[Start]

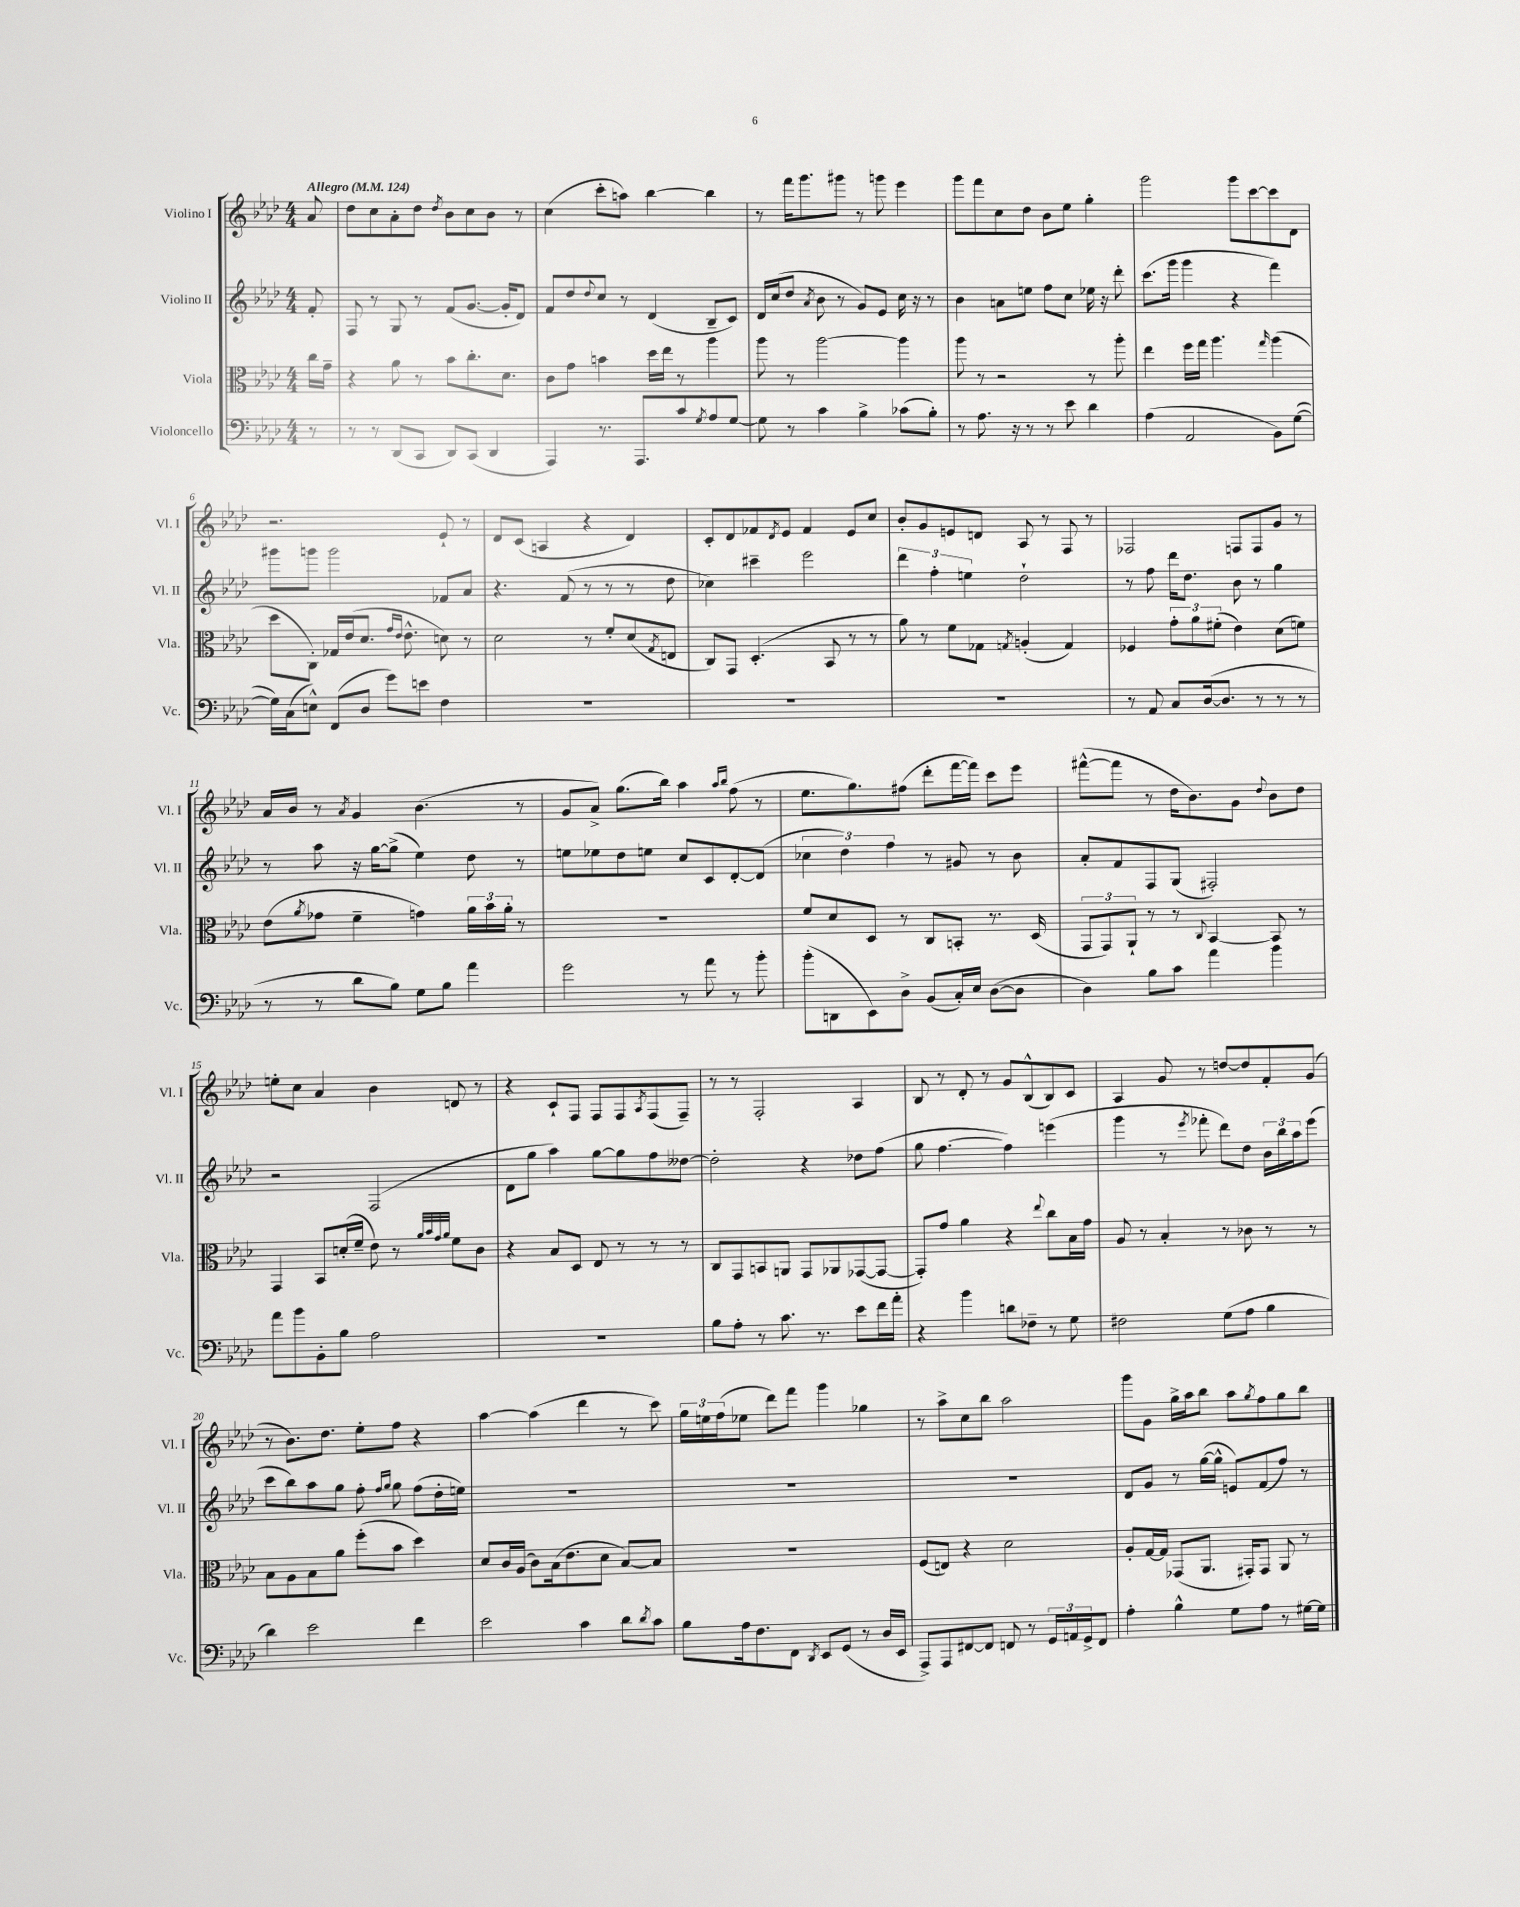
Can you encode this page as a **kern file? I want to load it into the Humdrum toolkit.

**kern	**kern	**kern	**kern
*part4	*part3	*part2	*part1
*staff4	*staff3	*staff2	*staff1
*I"Violoncello	*I"Viola	*I"Violino II	*I"Violino I
*I'Vc.	*I'Vla.	*I'Vl. II	*I'Vl. I
*clefF4	*clefC3	*clefG2	*clefG2
*k[b-e-a-d-]	*k[b-e-a-d-]	*k[b-e-a-d-]	*k[b-e-a-d-]
*M4/4	*M4/4	*M4/4	*M4/4
*MM124	*MM124	*MM124	*MM124
=	=	=	=
!	!	!	!LO:TX:a:B:t=Allegro
8r	16cc\LL	8f'/	8a-/
.	16g~\JJ	.	.
=1	=1	=1	=1
8r	4r	8F/	8dd-\L
8r	.	8r	8cc\
(8DD-/L	8a-\	8G/	8a-'\
8CC/J	8r	8r	8dd-\J
.	.	.	8qdd-/
8DD-/L)	8b-\L	(8f/L	8b-\L
(8CC/J	8.cc'\	[8.g/J	8cc\
4DD-/	.	.	8b-\J
.	8.d-\J	16g'/KL]	.
.	.	8d-/J)	8r
=2	=2	=2	=2
4AAA-/)	8c\L	8f/L	(4cc\
.	8g\J	8dd-/	.
.	.	8qqdd-/	.
8.r	4bn\	8cc/J	8ccc'\L
.	.	8r	8aan\J)
8.AAA-/L	.	.	.
.	16dd-\LL	(4d-/	[4bb-\
.	16ee-\JJ	.	.
8c/	8r	.	.
8qG/	.	.	.
8A-/	4aa-\	8B-~/L	4bb-\]
[8G/J	.	8c/J)	.
=3	=3	=3	=3
8G\]	8aa-\	16d-/LL	8r
.	.	(16cc/J	.
8r	8r	8dd-/J	16fff\KL
.	.	.	8.ggg\
.	.	8qa-/	.
4c\	[2aa-\	8b-\	.
.	.	8r	8ggg#X\J
4B-^\	.	8g/L)	8r
.	.	8e-/J	8gggn\
(8c-X\L	4aa-\]	16cc\	4eee-\
.	.	16r	.
8B-'\J)	.	8r	.
=4	=4	=4	=4
8r	8aa-\	4b-\	8ggg\L
8.A-\	8r	.	8fff\
.	2r	8an\L	8cc\
16r	.	.	.
8r	.	8een\J	8dd-\J
8r	.	8ff\L	8b-\L
8e-\	.	8cc\J	8ee-\J
4d-\	8r	16ee-X\	4gg'\
.	.	16r	.
.	8aa-'\	8ddd-'\	.
=5	=5	=5	=5
(4A-\	4ee-\	(8.ccc\L	2ggg\
.	.	16ggg\Jk	.
2AA-/	16ff\LL	4ggg\	.
.	16gg\JJ	.	.
.	4.aa-\	.	.
.	.	4r	8ggg\L
.	.	.	[8ccc\
.	16qqgg/	.	.
8BB-\L)	(4aa-\	4fff\)	8ccc\]
([8G\J	.	.	8d-\J
!!LO:LB:g=z
=6	=6	=6	=6
16G\LL])	8dd-\L	8ggg#X\L	2.r
(16C\J	.	.	.
8En^^\J)	8C'\J)	8gggn\J	.
(8FF/L	16G-X/LL	2ggg\	.
.	(16e-/J	.	.
8D-/J	8.d-/J	.	.
8g\L)	.	.	.
.	16qqg/LL	.	.
.	16qqe-/JJ	.	.
.	8.e-^^\	.	.
8en\J	.	.	.
4F\	8dn\)	8f-X/L	8e-`/
.	8r	8a-/J	8r
=7	=7	=7	=7
1r	2d-\	4.r	8d-/L
.	.	.	(8c/J
.	.	.	4An/
.	.	(8f/	.
.	8r	8r	4r
.	8f'/L	8r	.
.	(8d-/	8r	4d-/)
.	8qG/	.	.
.	8En/J	8dd-\	.
=8	=8	=8	=8
1r	8C/L)	4cc-X\)	8c'/L
.	8GG/J	.	8d-/
.	(4.D-'/	4ccc#X~\	8f-X/
.	.	.	8qd-/
.	.	.	8e-/J
.	.	2eee-\	4f-/
.	8BB-/	.	.
.	8r	.	8e-/L
.	8r	.	8cc/J
=9	=9	=9	=9
1r	8a-\)	6ddd-\	8b-'/L
.	8r	.	8g/
.	.	6ff'\	.
.	8f\L	.	8en/
.	.	6een\	.
.	8G-X\J	.	8dn/J
.	8qGn/	.	.
.	(4An'/	2dd-`\	8A-/
.	.	.	8r
.	4G/)	.	8F/
.	.	.	8r
=10	=10	=10	=10
8r	4F-X/	8r	2F-X/
8AA-/	.	8ff\	.
8C/L	12g'\L	16ddd-\KL	.
.	.	8.dd-\J	.
.	12a-\	.	.
([16D-/k	.	.	.
.	(12f#X'\J	.	.
8.D-/J]	.	.	.
.	4e-\)	8b-\	8Fn/L
8r	.	8r	8F/
8r	(8d-\L	4gg\	8g/J
8r	8fn\J)	.	8r
!!LO:LB:g=z
=11	=11	=11	=11
8r	(8e-\L	8r	16a-/LL
.	.	.	16b-/JJ
.	8qa-/	.	.
8r	8g-X\J	8aa-\	8r
.	.	.	8qa-/
8d-\L	4f~\	16r	4g/
.	.	[16gg\KL	.
8B-\J)	.	(8gg^\J]	.
8G\L	4gn\)	4ee-\)	(4.b-\
8B-\J	.	.	.
4a-\	24a-\LL	8dd-\	.
.	24b-\	.	.
.	24a-'\JJ	.	.
.	8r	8r	8r
=12	=12	=12	=12
2g\	1r	8een\L	8g/L
.	.	8ee-X\	8a-^/J)
.	.	8dd-\	(8.gg\L
.	.	8een\J	.
.	.	.	16bb-\Jk)
8r	.	8cc/L	4aa-\
8a-\	.	8c/	.
.	.	.	16qqaa-/LL
.	.	.	16qqbb-/JJ
8r	.	[8d-'/	(8ff\
8b-'\	.	(8d-/J]	8r
=13	=13	=13	=13
(8b-'\L	8f/L	6cc-X\	8.ee-\L
8DDn\	8d-/	.	.
.	.	6dd-\)	.
.	.	.	8.gg\)
8EE-\)	8D-/J	.	.
.	.	6ff\	.
8D-^\J	8r	.	(8ff#X\J
(8BB-/L	8C/L	8r	8ddd-'\L
16C'/L)	8BBn'/J	8g#X/	[16fff\L
16E-/JJ	.	.	16fff\JJ])
([8D-\L	8.r	8r	8ccc\L
8D-\J]	.	8b-\	8eee-\J
.	(16D-/	.	.
=14	=14	=14	=14
4D-\)	12GG/L	8a-'/L	([8fff#X^^\L
.	12GG/)	.	.
.	.	8f/	8fff#\J]
.	12AA-`/J	.	.
8B-\L	8r	8F/	8r
8c\J	8r	(8G/J	16dd-\KL
.	.	.	8.b-\)
.	8qqC/	.	.
4a-\	[4BB-/	2F#X'/)	.
.	.	.	8g\J
.	.	.	8qqdd-/
4b-\	8BB-/]	.	8b-\L
.	8r	.	8dd-\J
!!LO:LB:g=z
=15	=15	=15	=15
8a-\L	4GG/	2r	8een'\L
8b-\	.	.	8cc\J
8BB-'\	8BB-/L	.	4a-/
8B-\J	(16dn'/L	.	.
.	16f~/JJ	.	.
2A-\	8e-\)	(2F/	4b-\
.	8r	.	.
.	32qqa-/LLL	.	.
.	32qqb-/	.	.
.	32qqg/	.	.
.	32qqa-/JJJ	.	.
.	8f\L	.	8dn/
.	8c\J	.	8r
=16	=16	=16	=16
1r	4r	8d-\L	4r
.	.	8gg\J	.
.	8B-/L	4aa-\)	8c`/L
.	8D-/J	.	8F/J
.	8E-/	[8gg\L	8F/L
.	8r	8gg\]	8F/
.	.	.	8qA-/
.	8r	8ff\	(8F/
.	8r	[8dd--X\J	8F~/J)
=17	=17	=17	=17
8B-\L	8C/L	2dd--'\]	8r
8A-'\J	8GG/	.	8r
8r	8BBn/	.	2F'/
8.c\	8AAn/J	.	.
.	8GG/L	4r	.
8.r	.	.	.
.	8AA-X/	.	.
8e-\L	([8GG-X/	8dd-X\L	4A-/
16f\L	8GG-/J_	(8ff\J	.
16a-'\JJ	.	.	.
=18	=18	=18	=18
4r	8GG-'/L])	8gg\	8B-/
.	8g/J	[4.ff\	8r
4b-\	4a-\	.	8d-'/
.	.	.	8r
8dn\L	4r	4ff\])	8g/L
8F-X~\J	.	.	(8B-^^/
.	8qqee-/	.	.
8r	8cc\L	(4eeen\	8B-/)
8G\	16B-\L	.	8c/J
.	16g\JJ	.	.
=19	=19	=19	=19
2F#X\	8A-/	4ggg\	4A-/
.	8r	.	.
.	4B-'/	8r	8g/
.	.	8qeee-/	.
.	.	8fff-X'\	8r
(8G\L	8r	8ddd-\L)	[8ddn/L
8A-\J	8c-X\	8dd-\J	8dd/]
4B-\	8r	24b-\LL	8f'/
.	.	24bb-\	.
.	.	24aa-\J	.
.	8r	(8eee-\J	(8g/J
!!LO:LB:g=z
=20	=20	=20	=20
4d-\)	8B-\L	8ccc\L	8r
.	8A-\	8bb-\)	8.b-\L)
2e-\	8B-\	8aa-\	.
.	.	.	8.dd-\J
.	8a-\J	8gg\J	.
.	(8ff'\L	8ff'\	8ee-'\L
.	.	16qqff/LL	.
.	.	16qqgg/JJ	.
.	8b-\J	8gg\	8ff\J
4f\	4dd-\)	(8ff\L	4r
.	.	16dd-'\L	.
.	.	16een\JJ)	.
=21	=21	=21	=21
2e-\	8d-/L	1r	[4aa-\
.	16c/L	.	.
.	(16A-/JJ	.	.
.	8c\L)	.	(4aa-\]
.	(16B-\k	.	.
.	8.e-\	.	.
4c\	.	.	4ddd-\
.	8d-\J	.	.
8d-\L	[8B-/L)	.	8r
8qd-/	.	.	.
8c\J	8B-/J]	.	8ccc\)
=22	=22	=22	=22
8B-\L	1r	1r	24gg\LL
.	.	.	24een\
.	.	.	(24ff\J
16A-\k	.	.	8ee-X\J
8.F\	.	.	.
.	.	.	8ddd-\L)
8FF\J	.	.	8fff\J
8qDD-/	.	.	.
8EE-/L	.	.	4ggg\
(8GG/J	.	.	.
8r	.	.	4gg-X\
16D-/LL	.	.	.
16EE-/JJ	.	.	.
=23	=23	=23	=23
8AAA-^/L)	(8F/L	1r	8r
8AAA-/	8En/J)	.	8aa-^\L
[8FF#X/	4r	.	8cc\
8FF#/J]	.	.	8bb-\J
8FFn/	2d-\	.	2aa-\
8r	.	.	.
24GG/LL	.	.	.
24AAn/	.	.	.
24GG^/J	.	.	.
8FF/J	.	.	.
=24	=24	=24	=24
4A-'\	8A-'/L	8d-/L	8ggg\L
.	[16G/L	8g/J	8g\J
.	16G/JJ]	.	.
4B-^^\	(8GG-X/L	8r	16gg^\LL
.	.	.	16aa-\J
.	8.AA-/J	([16gg\LL	8bb-\J
.	.	16gg^^\JJ]	.
8G\L	.	8en/L)	8aa-\L
.	16GG#X'/KL)	.	.
.	.	.	8qgg/
8A-\J	8GG#/J	(8f/	8ff\
8r	8AA-/	8ff/J)	8gg\
[16G#X\LL	8r	8r	8bb-\J
16G#\JJ]	.	.	.
==	==	==	==
*-	*-	*-	*-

[End]

INSTRUCTIONS TO FOLLOW: Locate every line in the material above that contains the string "kern" and copy each such line in full.

ANSWER TO THIS PROBLEM:
Can you encode this page as a **kern file? I want to load it into the Humdrum toolkit.
**kern	**kern	**kern	**kern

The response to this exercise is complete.